■ What you have to do: The answer must be an exact reprint of the lines from the one with "camera: 120 degrees left, 10 degrees down" through the final line of the data, with no pictures included.

■ Working data:

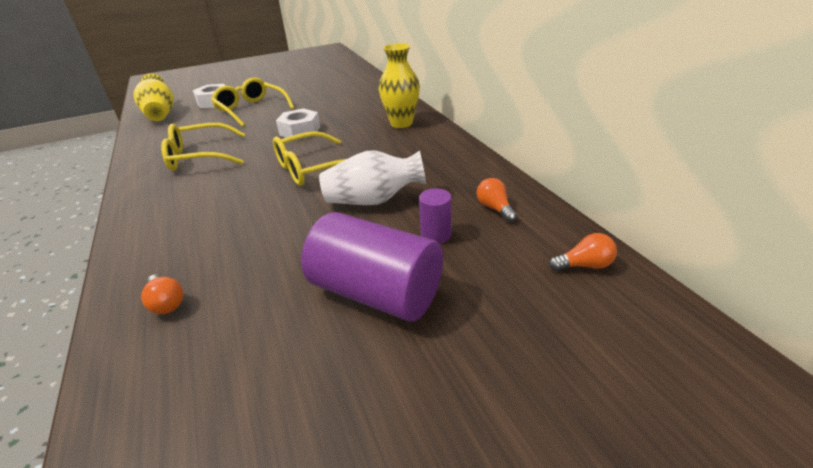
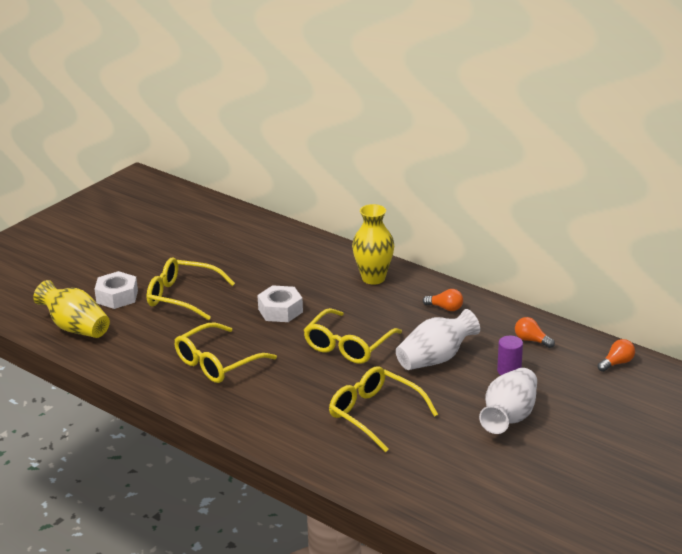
camera: 30 degrees left, 5 degrees down
(166, 303) = (379, 466): orange light bulb -> orange light bulb (445, 308)
(246, 239) = (375, 414): none -> yellow glasses
(376, 293) = (509, 417): purple cylinder -> white vase

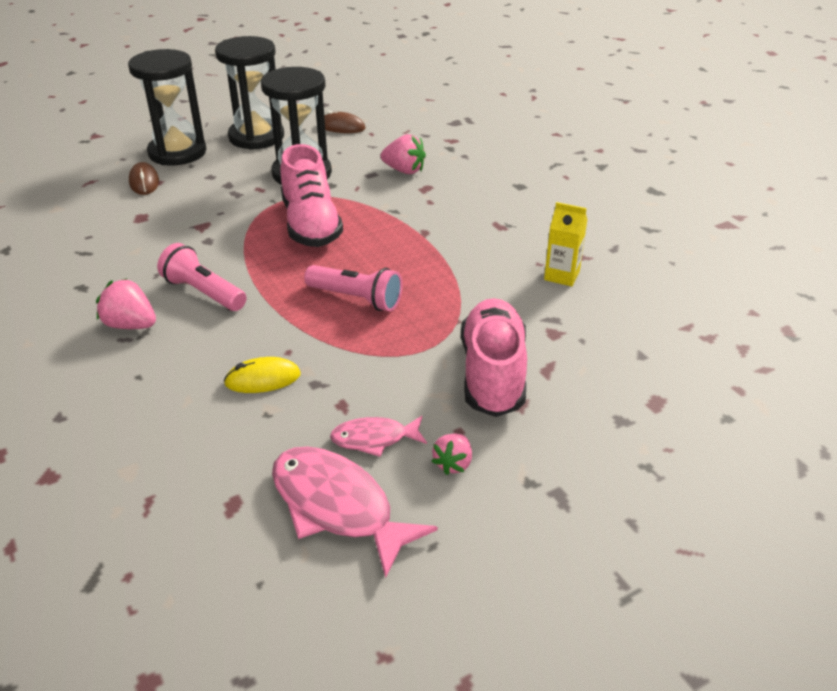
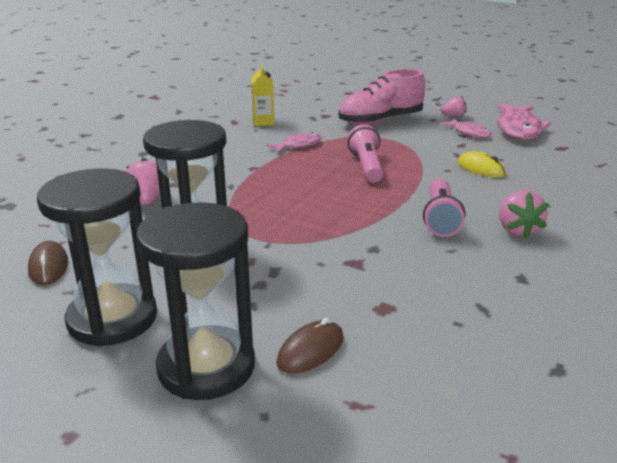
camera: 120 degrees left, 10 degrees down
(311, 225) = (291, 211): pink shoe -> none
(460, 276) = (298, 145): none -> pink fish

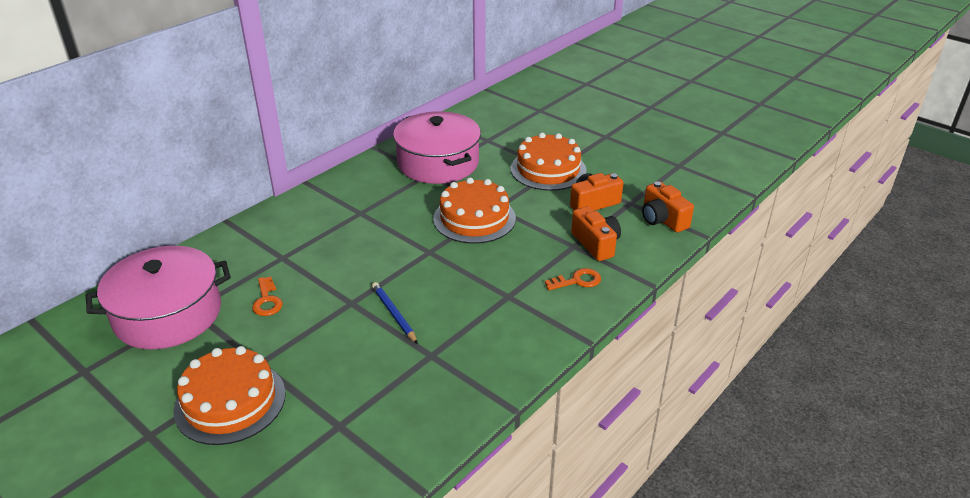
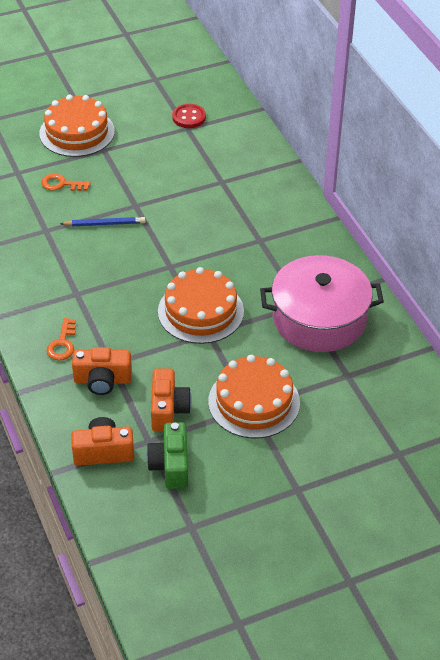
camera: 115 degrees right, 10 degrees up
(168, 314) = (189, 117): pink pot -> red button
(267, 300) = (170, 164): orange key -> orange key (61, 184)
(641, 187) = (171, 465): none -> green camera

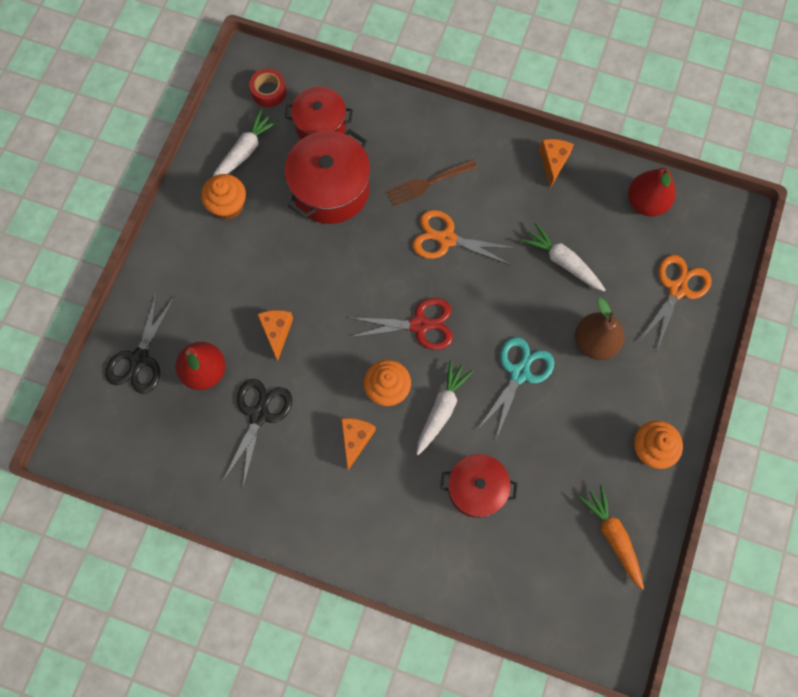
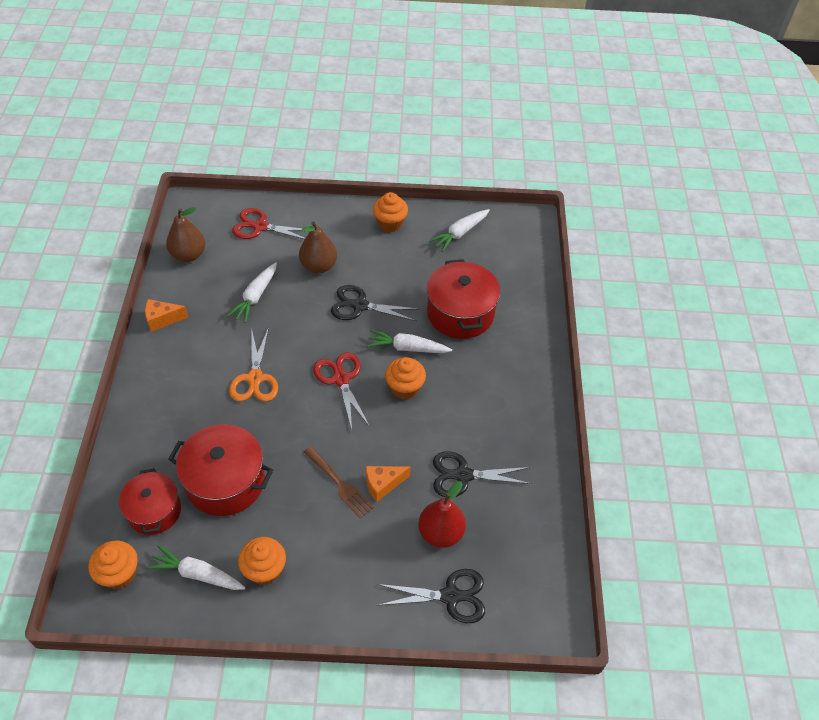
camera: 110 degrees left, 20 degrees down
(269, 92) = (119, 573): red tape -> orange cupcake
(355, 439) = (455, 399): orange cheese -> none
(427, 183) = (202, 405): brown fork -> brown fork (340, 484)
(476, 488) = (460, 313): red pot -> red pot, size x1.50
(519, 373) = (359, 306): turquoise scissors -> black scissors
(613, 537) = (460, 233): orange carrot -> white carrot
(646, 202) = (188, 255): red pear -> brown pear
(677, 289) = (260, 227): orange scissors -> red scissors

■ Task output:
camera: 120 degrees left, 10 degrees down
(311, 225) = (291, 211): pink shoe -> none
(460, 276) = (298, 145): none -> pink fish

camera: 115 degrees right, 10 degrees up
(168, 314) = (189, 117): pink pot -> red button
(267, 300) = (170, 164): orange key -> orange key (61, 184)
(641, 187) = (171, 465): none -> green camera

camera: 110 degrees left, 20 degrees down
(269, 92) = (119, 573): red tape -> orange cupcake
(355, 439) = (455, 399): orange cheese -> none
(427, 183) = (202, 405): brown fork -> brown fork (340, 484)
(476, 488) = (460, 313): red pot -> red pot, size x1.50
(519, 373) = (359, 306): turquoise scissors -> black scissors
(613, 537) = (460, 233): orange carrot -> white carrot
(646, 202) = (188, 255): red pear -> brown pear
(677, 289) = (260, 227): orange scissors -> red scissors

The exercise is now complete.